**TASK BRIEF**
At the line that includes "Click on each", begin writing out the entries below exactly, and continue through the last line without adding anything.

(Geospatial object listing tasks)
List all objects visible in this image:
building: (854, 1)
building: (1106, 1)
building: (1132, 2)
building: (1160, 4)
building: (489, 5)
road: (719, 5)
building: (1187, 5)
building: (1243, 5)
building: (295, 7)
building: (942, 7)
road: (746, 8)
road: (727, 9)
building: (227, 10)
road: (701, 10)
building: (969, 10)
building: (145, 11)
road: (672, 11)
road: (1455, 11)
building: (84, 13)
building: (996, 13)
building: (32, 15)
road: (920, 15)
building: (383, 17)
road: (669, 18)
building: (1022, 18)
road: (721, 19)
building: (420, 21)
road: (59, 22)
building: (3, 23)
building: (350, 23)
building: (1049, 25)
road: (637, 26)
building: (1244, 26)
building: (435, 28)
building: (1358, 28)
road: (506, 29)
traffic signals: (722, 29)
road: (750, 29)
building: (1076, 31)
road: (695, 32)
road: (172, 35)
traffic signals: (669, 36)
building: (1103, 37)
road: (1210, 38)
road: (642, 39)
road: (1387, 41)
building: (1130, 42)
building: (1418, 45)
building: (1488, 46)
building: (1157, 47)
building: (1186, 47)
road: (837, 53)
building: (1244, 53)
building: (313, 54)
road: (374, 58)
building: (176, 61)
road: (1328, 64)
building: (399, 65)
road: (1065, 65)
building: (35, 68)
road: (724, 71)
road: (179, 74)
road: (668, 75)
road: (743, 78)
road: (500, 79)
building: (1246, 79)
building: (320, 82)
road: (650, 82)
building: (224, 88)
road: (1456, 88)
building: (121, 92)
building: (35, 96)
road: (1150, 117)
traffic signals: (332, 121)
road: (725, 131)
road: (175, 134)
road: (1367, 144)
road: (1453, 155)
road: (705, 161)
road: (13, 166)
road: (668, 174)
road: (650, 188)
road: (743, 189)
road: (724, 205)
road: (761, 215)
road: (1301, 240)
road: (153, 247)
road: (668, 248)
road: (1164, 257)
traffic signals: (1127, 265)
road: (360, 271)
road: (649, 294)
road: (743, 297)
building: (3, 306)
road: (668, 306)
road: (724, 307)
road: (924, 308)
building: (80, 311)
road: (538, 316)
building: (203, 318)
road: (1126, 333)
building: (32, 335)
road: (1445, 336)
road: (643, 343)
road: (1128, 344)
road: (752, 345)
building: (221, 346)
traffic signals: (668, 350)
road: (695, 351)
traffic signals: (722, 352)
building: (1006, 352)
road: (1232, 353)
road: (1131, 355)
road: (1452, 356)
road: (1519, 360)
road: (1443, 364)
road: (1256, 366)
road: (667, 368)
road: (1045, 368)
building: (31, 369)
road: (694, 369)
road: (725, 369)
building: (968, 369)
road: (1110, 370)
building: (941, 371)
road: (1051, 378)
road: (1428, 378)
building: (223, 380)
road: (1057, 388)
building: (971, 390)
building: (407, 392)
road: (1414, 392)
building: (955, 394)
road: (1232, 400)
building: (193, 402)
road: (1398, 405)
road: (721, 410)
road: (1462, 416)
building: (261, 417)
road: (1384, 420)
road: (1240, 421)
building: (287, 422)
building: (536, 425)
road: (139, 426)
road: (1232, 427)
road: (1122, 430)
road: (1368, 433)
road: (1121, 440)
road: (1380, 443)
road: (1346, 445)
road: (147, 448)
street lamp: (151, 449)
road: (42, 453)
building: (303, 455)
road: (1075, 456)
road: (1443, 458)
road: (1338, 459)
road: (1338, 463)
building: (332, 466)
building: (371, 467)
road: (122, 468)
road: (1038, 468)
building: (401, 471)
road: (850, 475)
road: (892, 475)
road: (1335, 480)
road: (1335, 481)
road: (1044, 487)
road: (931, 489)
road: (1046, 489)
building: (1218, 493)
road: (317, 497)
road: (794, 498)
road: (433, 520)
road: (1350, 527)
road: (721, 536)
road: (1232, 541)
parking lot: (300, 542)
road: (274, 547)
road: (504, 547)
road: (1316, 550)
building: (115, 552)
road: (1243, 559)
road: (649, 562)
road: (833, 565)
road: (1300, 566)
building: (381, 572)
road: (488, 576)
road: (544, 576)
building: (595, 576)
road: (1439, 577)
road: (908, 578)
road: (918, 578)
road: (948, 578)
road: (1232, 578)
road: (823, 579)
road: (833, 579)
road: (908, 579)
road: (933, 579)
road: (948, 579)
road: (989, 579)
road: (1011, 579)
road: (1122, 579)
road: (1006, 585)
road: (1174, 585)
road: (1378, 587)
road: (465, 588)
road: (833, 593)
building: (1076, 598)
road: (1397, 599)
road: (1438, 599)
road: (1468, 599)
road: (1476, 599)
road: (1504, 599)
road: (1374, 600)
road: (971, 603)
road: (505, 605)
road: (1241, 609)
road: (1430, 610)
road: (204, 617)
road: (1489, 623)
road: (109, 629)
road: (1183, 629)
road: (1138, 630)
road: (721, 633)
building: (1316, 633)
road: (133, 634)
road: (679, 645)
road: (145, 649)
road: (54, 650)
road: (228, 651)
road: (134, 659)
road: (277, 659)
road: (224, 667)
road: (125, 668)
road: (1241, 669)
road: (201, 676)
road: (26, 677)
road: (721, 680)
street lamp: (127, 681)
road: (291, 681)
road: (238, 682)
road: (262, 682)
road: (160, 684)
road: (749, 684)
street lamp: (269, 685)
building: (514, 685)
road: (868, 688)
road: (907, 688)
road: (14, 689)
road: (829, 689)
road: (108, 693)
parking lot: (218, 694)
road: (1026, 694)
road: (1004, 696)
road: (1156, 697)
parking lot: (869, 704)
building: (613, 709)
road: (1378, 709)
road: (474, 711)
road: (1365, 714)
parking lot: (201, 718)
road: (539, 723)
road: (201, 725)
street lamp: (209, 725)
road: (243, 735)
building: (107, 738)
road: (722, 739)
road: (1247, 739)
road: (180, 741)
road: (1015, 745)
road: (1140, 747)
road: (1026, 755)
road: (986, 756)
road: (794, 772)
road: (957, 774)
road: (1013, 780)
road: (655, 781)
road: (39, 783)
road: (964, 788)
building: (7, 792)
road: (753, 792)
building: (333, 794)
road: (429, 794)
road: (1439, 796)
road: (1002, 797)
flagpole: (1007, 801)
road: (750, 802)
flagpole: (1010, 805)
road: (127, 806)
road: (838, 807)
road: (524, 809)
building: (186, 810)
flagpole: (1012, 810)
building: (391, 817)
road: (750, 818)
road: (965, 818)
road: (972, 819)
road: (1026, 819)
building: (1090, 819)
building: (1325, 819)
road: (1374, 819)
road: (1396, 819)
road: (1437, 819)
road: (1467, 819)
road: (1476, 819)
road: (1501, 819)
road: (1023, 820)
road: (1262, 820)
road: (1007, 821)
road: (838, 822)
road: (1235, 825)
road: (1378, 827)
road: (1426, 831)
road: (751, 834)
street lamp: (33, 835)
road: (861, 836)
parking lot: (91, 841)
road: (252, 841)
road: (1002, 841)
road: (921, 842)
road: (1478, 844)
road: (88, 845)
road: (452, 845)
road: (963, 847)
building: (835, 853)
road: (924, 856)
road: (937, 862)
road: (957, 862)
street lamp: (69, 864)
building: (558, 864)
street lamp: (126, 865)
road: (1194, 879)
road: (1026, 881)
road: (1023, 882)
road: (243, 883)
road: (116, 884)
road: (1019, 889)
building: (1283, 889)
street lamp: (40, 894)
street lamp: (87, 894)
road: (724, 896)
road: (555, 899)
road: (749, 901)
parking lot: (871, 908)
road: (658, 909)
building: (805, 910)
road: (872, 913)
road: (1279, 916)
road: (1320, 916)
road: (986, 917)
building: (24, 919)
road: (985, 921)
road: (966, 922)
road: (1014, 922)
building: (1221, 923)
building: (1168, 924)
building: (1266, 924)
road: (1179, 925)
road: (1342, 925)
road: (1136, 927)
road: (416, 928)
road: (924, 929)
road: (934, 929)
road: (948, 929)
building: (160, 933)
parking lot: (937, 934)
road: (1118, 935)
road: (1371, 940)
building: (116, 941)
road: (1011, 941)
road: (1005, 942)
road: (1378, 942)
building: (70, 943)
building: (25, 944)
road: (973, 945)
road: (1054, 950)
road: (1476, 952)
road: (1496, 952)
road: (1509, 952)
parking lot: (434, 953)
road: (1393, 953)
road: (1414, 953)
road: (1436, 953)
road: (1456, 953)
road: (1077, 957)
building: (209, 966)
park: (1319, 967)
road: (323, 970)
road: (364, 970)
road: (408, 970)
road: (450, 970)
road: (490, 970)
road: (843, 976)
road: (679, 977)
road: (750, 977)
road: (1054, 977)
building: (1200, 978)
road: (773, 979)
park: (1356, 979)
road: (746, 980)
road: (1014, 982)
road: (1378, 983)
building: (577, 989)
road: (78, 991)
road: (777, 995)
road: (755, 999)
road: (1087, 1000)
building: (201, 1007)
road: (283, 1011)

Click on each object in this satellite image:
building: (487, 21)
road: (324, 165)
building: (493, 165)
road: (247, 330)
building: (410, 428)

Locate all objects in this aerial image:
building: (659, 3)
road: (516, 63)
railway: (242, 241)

**ANSWER TO THE PROBLEM**
Click on each object in this satellite image:
building: (487, 21)
road: (324, 165)
building: (493, 165)
road: (247, 330)
building: (410, 428)

Locate all objects in this aerial image:
building: (659, 3)
road: (516, 63)
railway: (242, 241)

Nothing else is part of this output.